**Records provided:**
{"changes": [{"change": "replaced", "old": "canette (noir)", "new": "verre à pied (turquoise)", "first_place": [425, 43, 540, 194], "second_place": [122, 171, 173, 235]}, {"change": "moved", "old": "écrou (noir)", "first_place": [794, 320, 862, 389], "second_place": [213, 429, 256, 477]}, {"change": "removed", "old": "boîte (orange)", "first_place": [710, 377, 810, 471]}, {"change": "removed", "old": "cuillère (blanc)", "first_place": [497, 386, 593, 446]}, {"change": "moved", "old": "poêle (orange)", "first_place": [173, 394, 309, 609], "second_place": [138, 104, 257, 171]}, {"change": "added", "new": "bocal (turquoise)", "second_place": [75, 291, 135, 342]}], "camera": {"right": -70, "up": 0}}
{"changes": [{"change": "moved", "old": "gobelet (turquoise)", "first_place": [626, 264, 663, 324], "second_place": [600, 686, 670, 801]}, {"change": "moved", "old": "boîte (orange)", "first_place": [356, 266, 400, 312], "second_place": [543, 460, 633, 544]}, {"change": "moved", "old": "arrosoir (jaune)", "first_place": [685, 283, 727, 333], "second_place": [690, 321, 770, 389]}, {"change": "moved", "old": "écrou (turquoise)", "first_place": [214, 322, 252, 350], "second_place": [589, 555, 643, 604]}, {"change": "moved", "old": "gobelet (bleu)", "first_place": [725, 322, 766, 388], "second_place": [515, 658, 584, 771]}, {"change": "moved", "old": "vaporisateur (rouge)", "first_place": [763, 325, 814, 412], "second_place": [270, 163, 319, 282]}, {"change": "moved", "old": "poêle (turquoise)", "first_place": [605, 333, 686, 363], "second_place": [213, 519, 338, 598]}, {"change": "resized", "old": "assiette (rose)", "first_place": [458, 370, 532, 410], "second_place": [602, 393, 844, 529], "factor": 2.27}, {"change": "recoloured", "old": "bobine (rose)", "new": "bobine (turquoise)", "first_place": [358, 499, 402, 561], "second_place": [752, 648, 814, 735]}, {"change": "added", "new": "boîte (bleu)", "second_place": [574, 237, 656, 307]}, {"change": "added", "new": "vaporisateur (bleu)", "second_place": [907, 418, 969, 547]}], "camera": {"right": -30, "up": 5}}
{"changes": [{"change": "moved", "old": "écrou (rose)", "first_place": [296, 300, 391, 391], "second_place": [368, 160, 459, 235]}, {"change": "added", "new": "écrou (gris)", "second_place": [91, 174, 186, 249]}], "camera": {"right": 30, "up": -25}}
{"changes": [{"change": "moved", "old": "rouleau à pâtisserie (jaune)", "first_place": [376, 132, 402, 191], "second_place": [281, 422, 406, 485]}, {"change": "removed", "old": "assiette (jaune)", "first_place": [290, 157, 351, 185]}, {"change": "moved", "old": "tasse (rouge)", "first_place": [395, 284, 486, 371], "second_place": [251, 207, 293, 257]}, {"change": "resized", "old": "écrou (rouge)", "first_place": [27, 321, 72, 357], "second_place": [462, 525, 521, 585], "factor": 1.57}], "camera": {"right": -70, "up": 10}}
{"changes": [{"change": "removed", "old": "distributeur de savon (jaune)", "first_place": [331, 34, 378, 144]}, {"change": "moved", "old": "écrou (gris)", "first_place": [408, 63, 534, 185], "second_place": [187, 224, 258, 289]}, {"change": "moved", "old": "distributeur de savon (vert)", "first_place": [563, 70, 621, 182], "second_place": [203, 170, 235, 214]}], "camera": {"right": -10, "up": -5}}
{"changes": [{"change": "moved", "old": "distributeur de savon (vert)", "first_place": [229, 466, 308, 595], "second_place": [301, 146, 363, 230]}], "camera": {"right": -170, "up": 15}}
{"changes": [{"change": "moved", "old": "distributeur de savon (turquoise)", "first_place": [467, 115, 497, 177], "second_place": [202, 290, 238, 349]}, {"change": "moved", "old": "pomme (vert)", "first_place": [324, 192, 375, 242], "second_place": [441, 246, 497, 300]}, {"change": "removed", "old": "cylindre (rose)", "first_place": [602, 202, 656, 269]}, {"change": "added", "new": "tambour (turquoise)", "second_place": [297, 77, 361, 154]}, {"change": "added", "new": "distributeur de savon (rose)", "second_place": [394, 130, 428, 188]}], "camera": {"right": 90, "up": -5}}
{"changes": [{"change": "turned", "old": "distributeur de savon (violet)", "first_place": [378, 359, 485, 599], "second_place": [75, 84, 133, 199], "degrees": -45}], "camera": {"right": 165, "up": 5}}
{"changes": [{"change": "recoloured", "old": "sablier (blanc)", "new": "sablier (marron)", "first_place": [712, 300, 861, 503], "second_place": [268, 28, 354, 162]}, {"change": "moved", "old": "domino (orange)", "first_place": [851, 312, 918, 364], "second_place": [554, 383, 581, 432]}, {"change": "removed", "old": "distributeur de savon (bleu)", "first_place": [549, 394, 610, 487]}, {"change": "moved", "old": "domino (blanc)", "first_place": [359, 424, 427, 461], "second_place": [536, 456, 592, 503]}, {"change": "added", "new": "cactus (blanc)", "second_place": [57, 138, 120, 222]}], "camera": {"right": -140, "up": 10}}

**Required work:**
Every entry above must appear again in the reply, exactly as it stands.

**Output for this exercise:**
{"changes": [{"change": "replaced", "old": "canette (noir)", "new": "verre à pied (turquoise)", "first_place": [425, 43, 540, 194], "second_place": [122, 171, 173, 235]}, {"change": "moved", "old": "écrou (noir)", "first_place": [794, 320, 862, 389], "second_place": [213, 429, 256, 477]}, {"change": "removed", "old": "boîte (orange)", "first_place": [710, 377, 810, 471]}, {"change": "removed", "old": "cuillère (blanc)", "first_place": [497, 386, 593, 446]}, {"change": "moved", "old": "poêle (orange)", "first_place": [173, 394, 309, 609], "second_place": [138, 104, 257, 171]}, {"change": "added", "new": "bocal (turquoise)", "second_place": [75, 291, 135, 342]}], "camera": {"right": -70, "up": 0}}
{"changes": [{"change": "moved", "old": "gobelet (turquoise)", "first_place": [626, 264, 663, 324], "second_place": [600, 686, 670, 801]}, {"change": "moved", "old": "boîte (orange)", "first_place": [356, 266, 400, 312], "second_place": [543, 460, 633, 544]}, {"change": "moved", "old": "arrosoir (jaune)", "first_place": [685, 283, 727, 333], "second_place": [690, 321, 770, 389]}, {"change": "moved", "old": "écrou (turquoise)", "first_place": [214, 322, 252, 350], "second_place": [589, 555, 643, 604]}, {"change": "moved", "old": "gobelet (bleu)", "first_place": [725, 322, 766, 388], "second_place": [515, 658, 584, 771]}, {"change": "moved", "old": "vaporisateur (rouge)", "first_place": [763, 325, 814, 412], "second_place": [270, 163, 319, 282]}, {"change": "moved", "old": "poêle (turquoise)", "first_place": [605, 333, 686, 363], "second_place": [213, 519, 338, 598]}, {"change": "resized", "old": "assiette (rose)", "first_place": [458, 370, 532, 410], "second_place": [602, 393, 844, 529], "factor": 2.27}, {"change": "recoloured", "old": "bobine (rose)", "new": "bobine (turquoise)", "first_place": [358, 499, 402, 561], "second_place": [752, 648, 814, 735]}, {"change": "added", "new": "boîte (bleu)", "second_place": [574, 237, 656, 307]}, {"change": "added", "new": "vaporisateur (bleu)", "second_place": [907, 418, 969, 547]}], "camera": {"right": -30, "up": 5}}
{"changes": [{"change": "moved", "old": "écrou (rose)", "first_place": [296, 300, 391, 391], "second_place": [368, 160, 459, 235]}, {"change": "added", "new": "écrou (gris)", "second_place": [91, 174, 186, 249]}], "camera": {"right": 30, "up": -25}}
{"changes": [{"change": "moved", "old": "rouleau à pâtisserie (jaune)", "first_place": [376, 132, 402, 191], "second_place": [281, 422, 406, 485]}, {"change": "removed", "old": "assiette (jaune)", "first_place": [290, 157, 351, 185]}, {"change": "moved", "old": "tasse (rouge)", "first_place": [395, 284, 486, 371], "second_place": [251, 207, 293, 257]}, {"change": "resized", "old": "écrou (rouge)", "first_place": [27, 321, 72, 357], "second_place": [462, 525, 521, 585], "factor": 1.57}], "camera": {"right": -70, "up": 10}}
{"changes": [{"change": "removed", "old": "distributeur de savon (jaune)", "first_place": [331, 34, 378, 144]}, {"change": "moved", "old": "écrou (gris)", "first_place": [408, 63, 534, 185], "second_place": [187, 224, 258, 289]}, {"change": "moved", "old": "distributeur de savon (vert)", "first_place": [563, 70, 621, 182], "second_place": [203, 170, 235, 214]}], "camera": {"right": -10, "up": -5}}
{"changes": [{"change": "moved", "old": "distributeur de savon (vert)", "first_place": [229, 466, 308, 595], "second_place": [301, 146, 363, 230]}], "camera": {"right": -170, "up": 15}}
{"changes": [{"change": "moved", "old": "distributeur de savon (turquoise)", "first_place": [467, 115, 497, 177], "second_place": [202, 290, 238, 349]}, {"change": "moved", "old": "pomme (vert)", "first_place": [324, 192, 375, 242], "second_place": [441, 246, 497, 300]}, {"change": "removed", "old": "cylindre (rose)", "first_place": [602, 202, 656, 269]}, {"change": "added", "new": "tambour (turquoise)", "second_place": [297, 77, 361, 154]}, {"change": "added", "new": "distributeur de savon (rose)", "second_place": [394, 130, 428, 188]}], "camera": {"right": 90, "up": -5}}
{"changes": [{"change": "turned", "old": "distributeur de savon (violet)", "first_place": [378, 359, 485, 599], "second_place": [75, 84, 133, 199], "degrees": -45}], "camera": {"right": 165, "up": 5}}
{"changes": [{"change": "recoloured", "old": "sablier (blanc)", "new": "sablier (marron)", "first_place": [712, 300, 861, 503], "second_place": [268, 28, 354, 162]}, {"change": "moved", "old": "domino (orange)", "first_place": [851, 312, 918, 364], "second_place": [554, 383, 581, 432]}, {"change": "removed", "old": "distributeur de savon (bleu)", "first_place": [549, 394, 610, 487]}, {"change": "moved", "old": "domino (blanc)", "first_place": [359, 424, 427, 461], "second_place": [536, 456, 592, 503]}, {"change": "added", "new": "cactus (blanc)", "second_place": [57, 138, 120, 222]}], "camera": {"right": -140, "up": 10}}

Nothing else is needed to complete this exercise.